Data Block Start
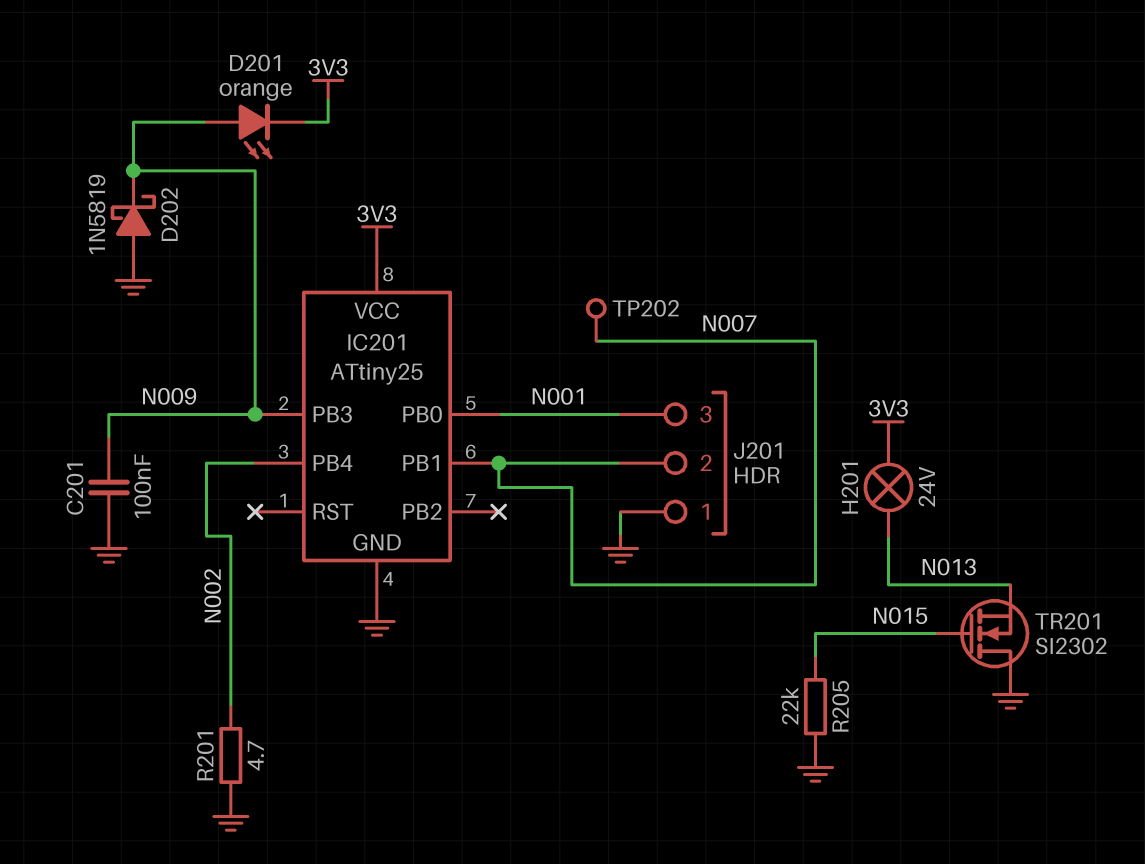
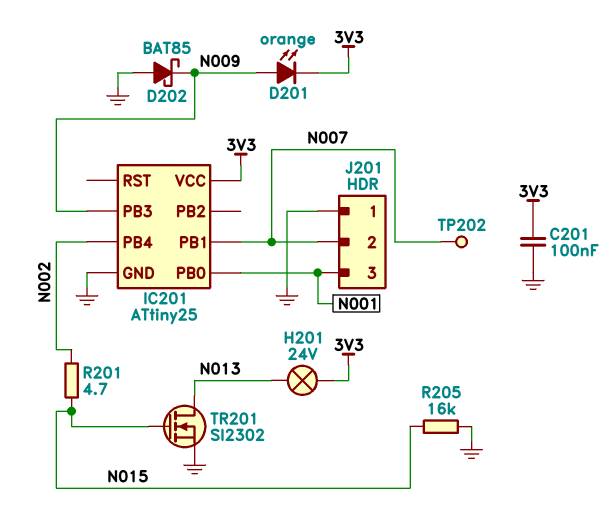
C201: 100nF (GND, N009) -> 100nF (3V3, GND)
D202: schottky 1N5819 (A GND, K N009) -> schottky BAT85 (A GND, K N009)
R201: 4.7 (GND, N002) -> 4.7 (N002, N015)
R205: 22k (GND, N015) -> 16k (GND, N015)
TR201: NMOS SI2302 (G N015, D GND, S N013) -> NMOS SI2302 (G N015, D N013, S GND)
Data Block End
## Task brief
Exactly reproduce the lines from the one containing "R201: 4.7 (GND, N002) -> 4.7 (N002, N015)" through the end of the records, and only those lines.

## Response to this task
R201: 4.7 (GND, N002) -> 4.7 (N002, N015)
R205: 22k (GND, N015) -> 16k (GND, N015)
TR201: NMOS SI2302 (G N015, D GND, S N013) -> NMOS SI2302 (G N015, D N013, S GND)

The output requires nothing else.